Scene image comparisons
>>
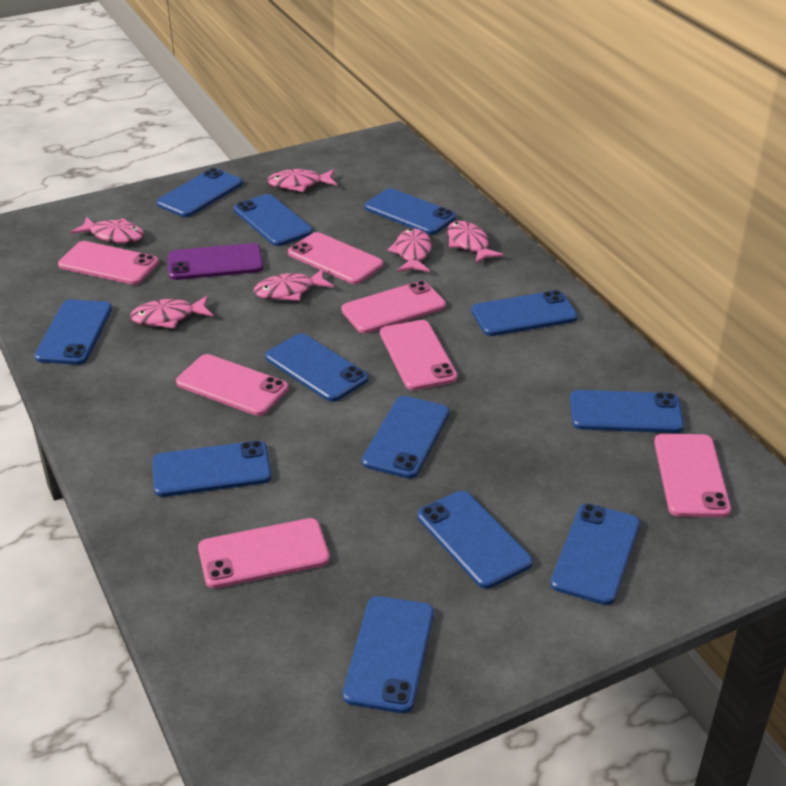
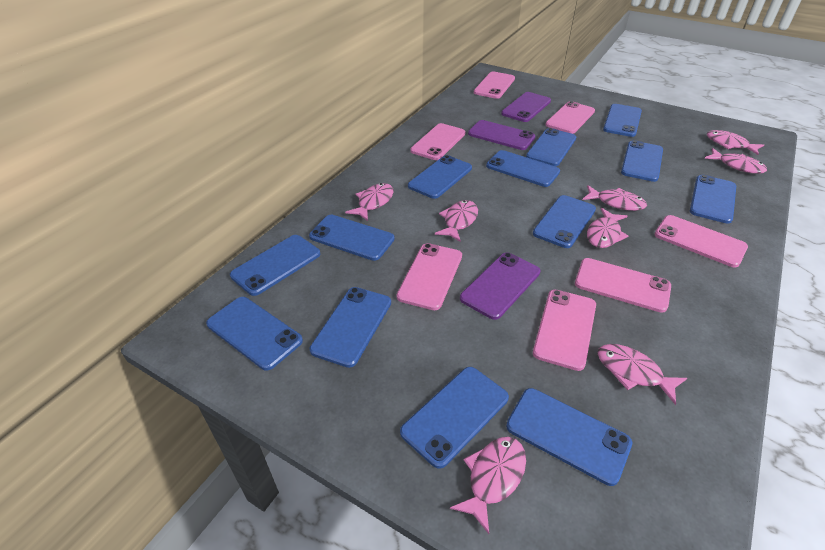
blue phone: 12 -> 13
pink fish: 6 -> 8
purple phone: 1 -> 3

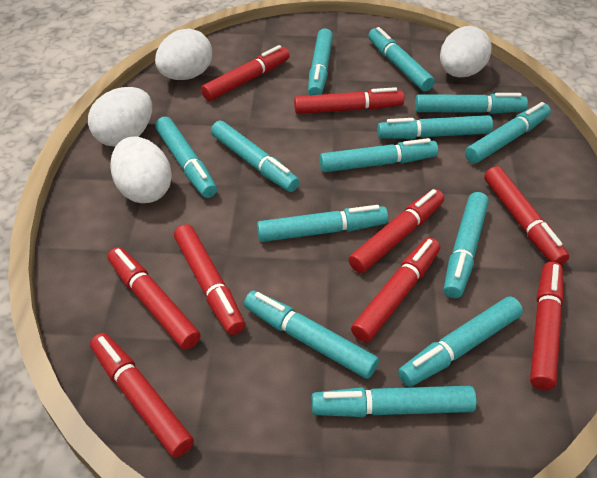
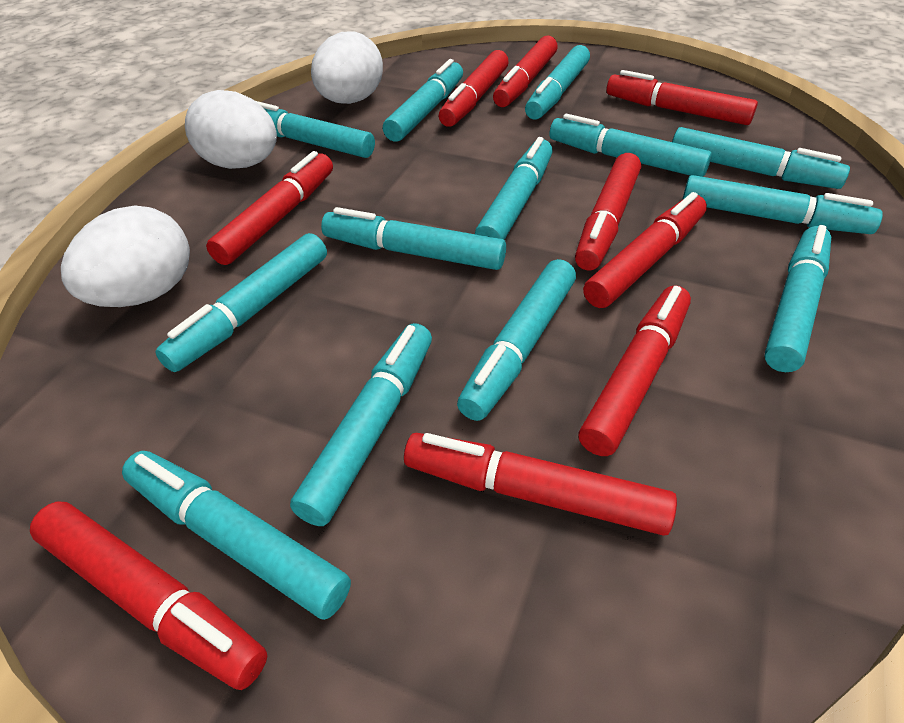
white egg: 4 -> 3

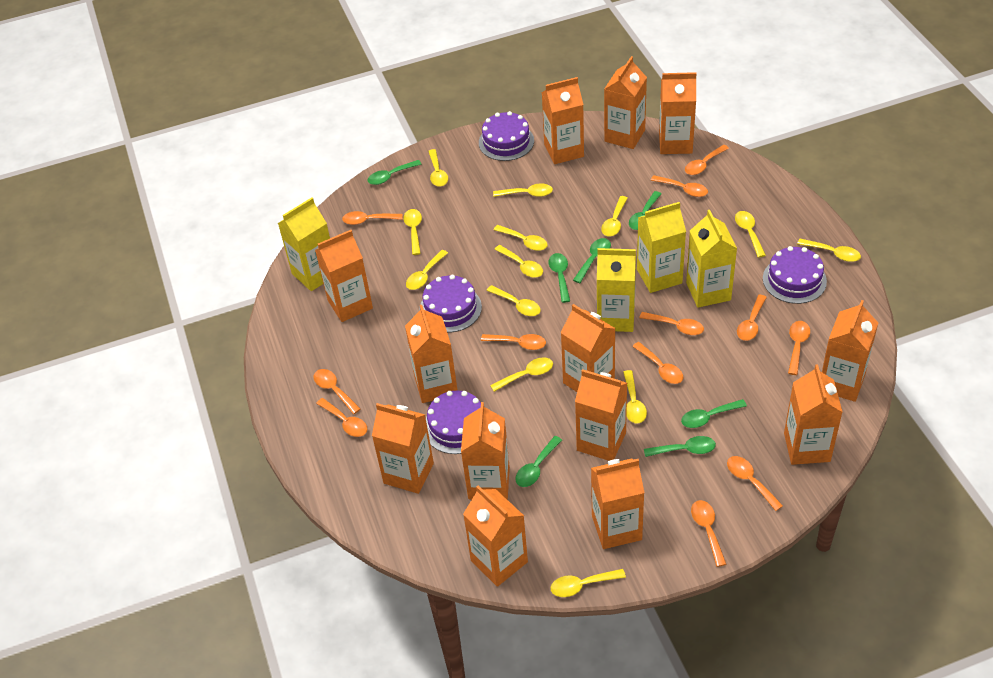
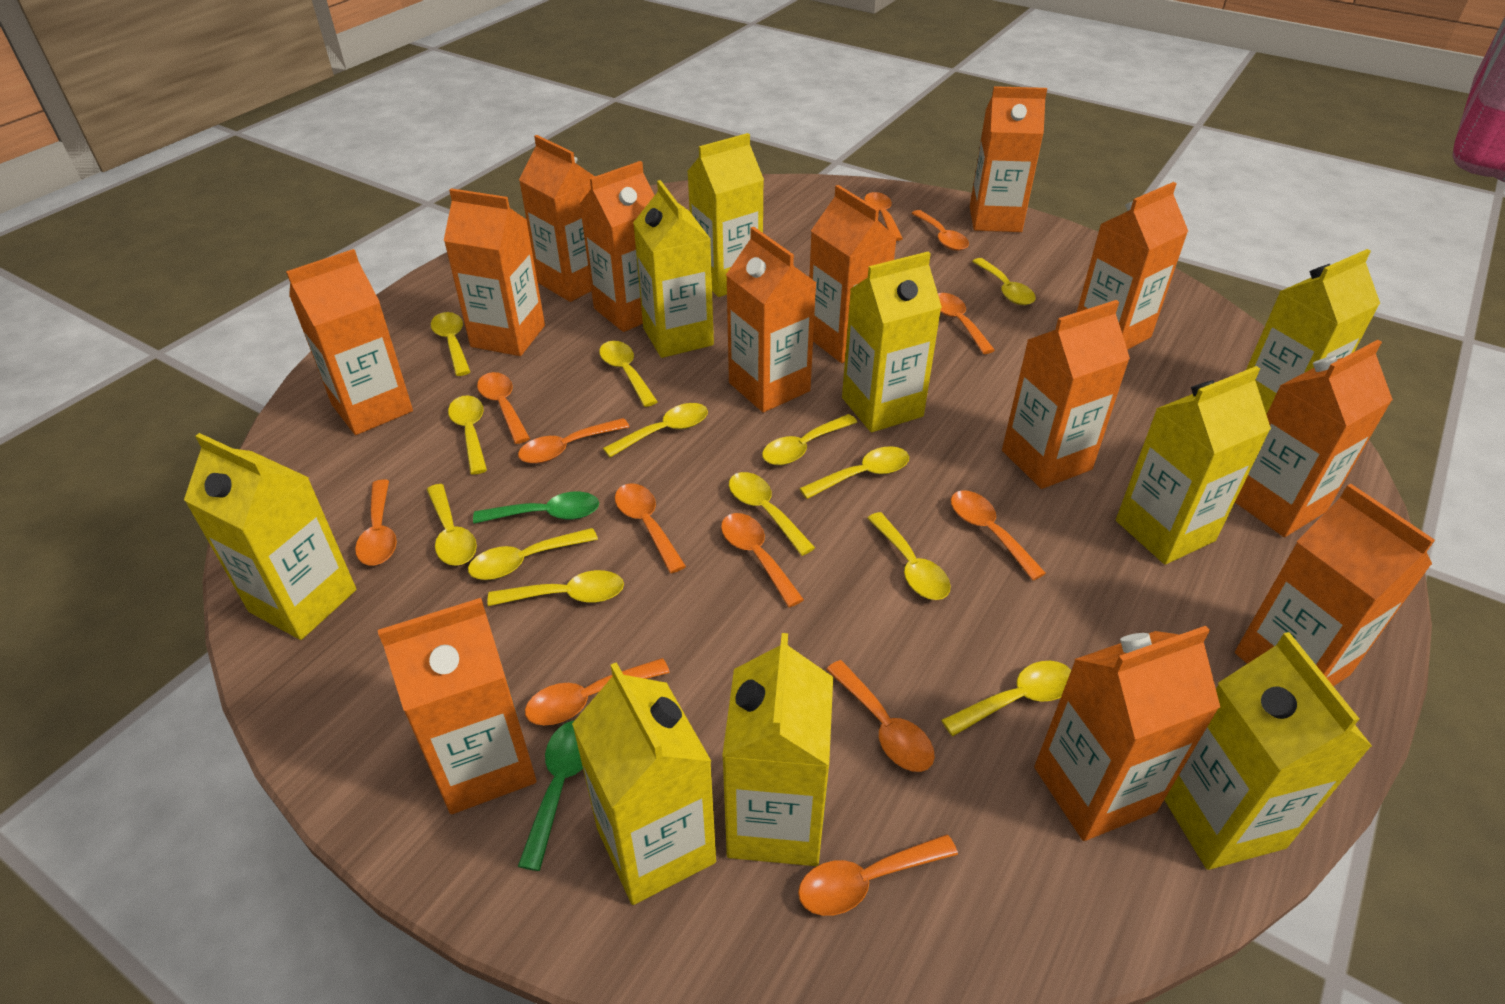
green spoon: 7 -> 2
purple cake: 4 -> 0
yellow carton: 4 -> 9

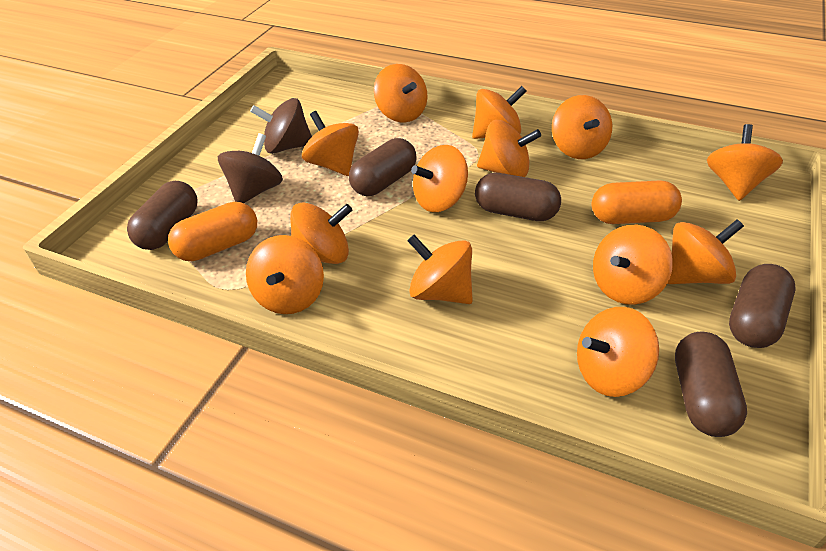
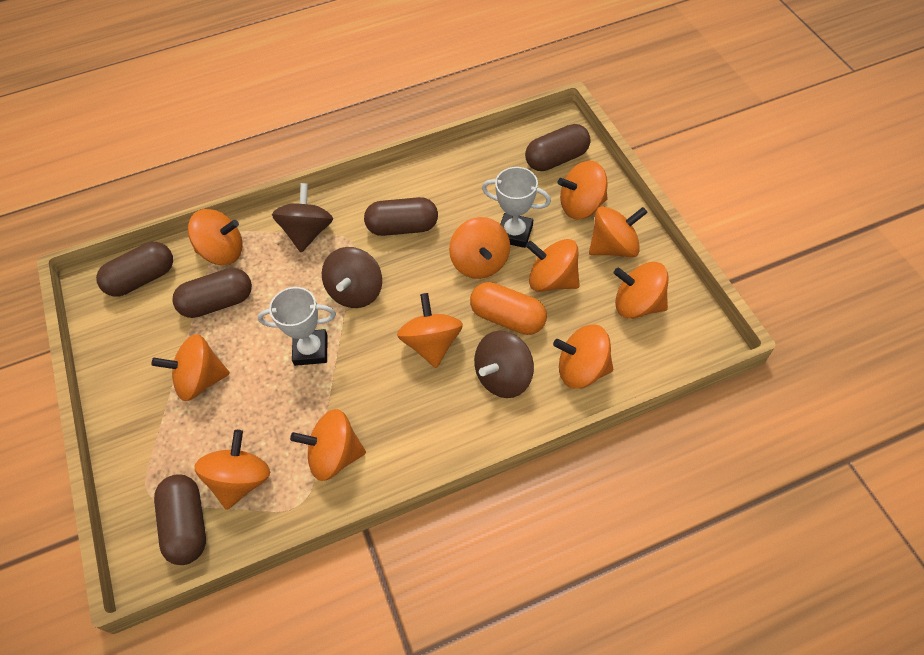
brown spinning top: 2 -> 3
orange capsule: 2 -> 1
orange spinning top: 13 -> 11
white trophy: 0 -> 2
<<
### ASSIGNMENT
Take the line containing "yellow carton: 4 -> 9" as the first line and the last line of the data above as the final one, and output exactly the lines between them, inclusive, with no pictures.

### THE ANSWER
yellow carton: 4 -> 9

brown spinning top: 2 -> 3
orange capsule: 2 -> 1
orange spinning top: 13 -> 11
white trophy: 0 -> 2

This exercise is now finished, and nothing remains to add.